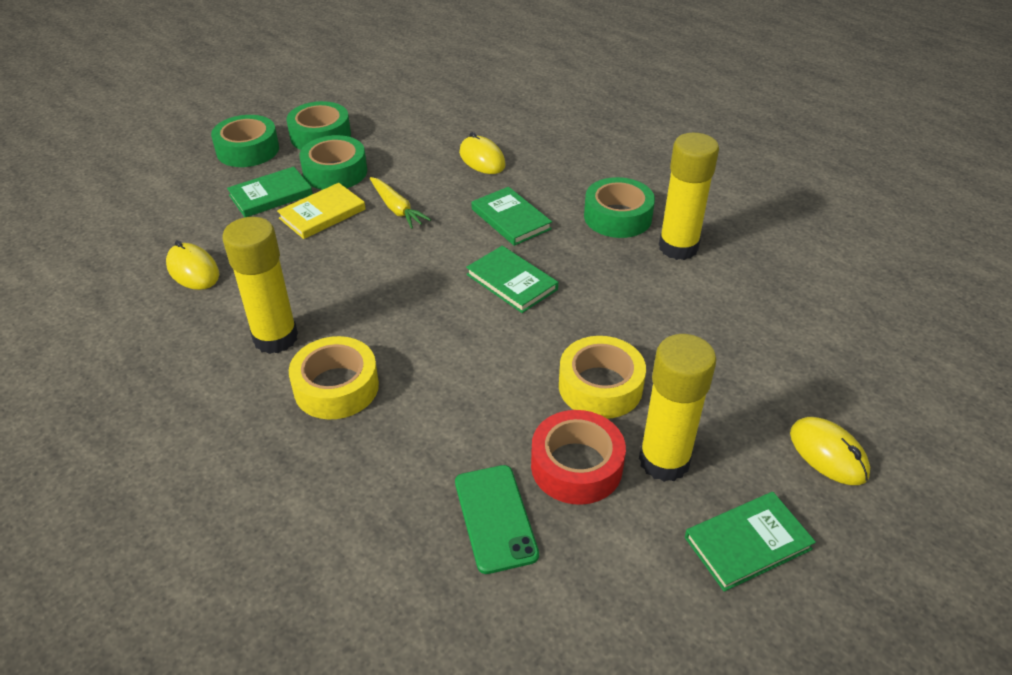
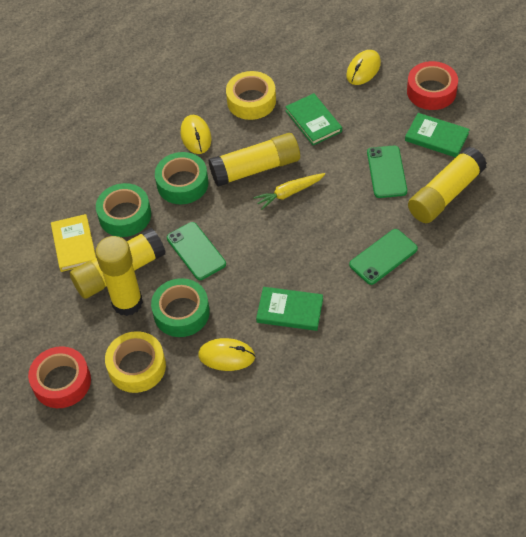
green book: 4 -> 3
green phone: 1 -> 3
green tape: 4 -> 3
red tape: 1 -> 2
yellow glue stick: 3 -> 4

^^^^

**ABOUT THIS TASK**
Among the records, find the lines that contain "green" and copy each of them.

**YOUR SOLUTION**
green book: 4 -> 3
green phone: 1 -> 3
green tape: 4 -> 3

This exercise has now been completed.